*Aim of the task:*
If a line in the material below has the string "leaf", copy it out.

*Information given:*
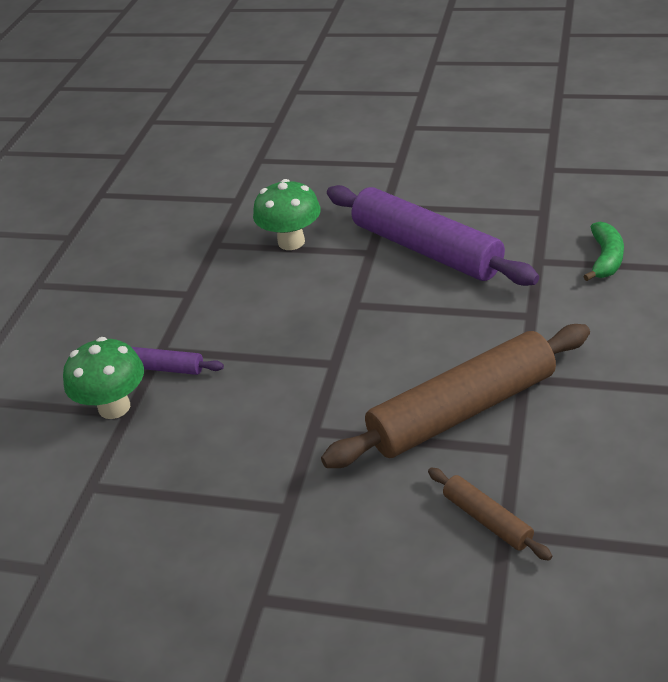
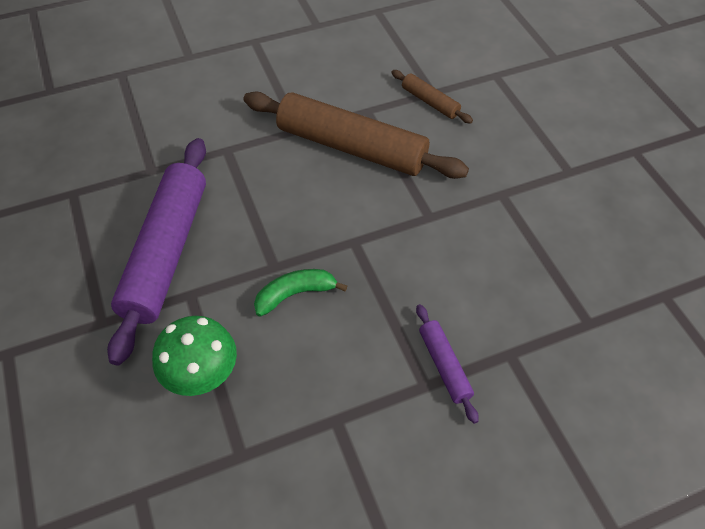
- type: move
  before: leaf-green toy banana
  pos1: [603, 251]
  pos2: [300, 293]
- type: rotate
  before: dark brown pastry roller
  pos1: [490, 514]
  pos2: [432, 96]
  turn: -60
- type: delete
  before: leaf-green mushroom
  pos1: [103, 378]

*Your response:*
  before: leaf-green toy banana
  before: leaf-green mushroom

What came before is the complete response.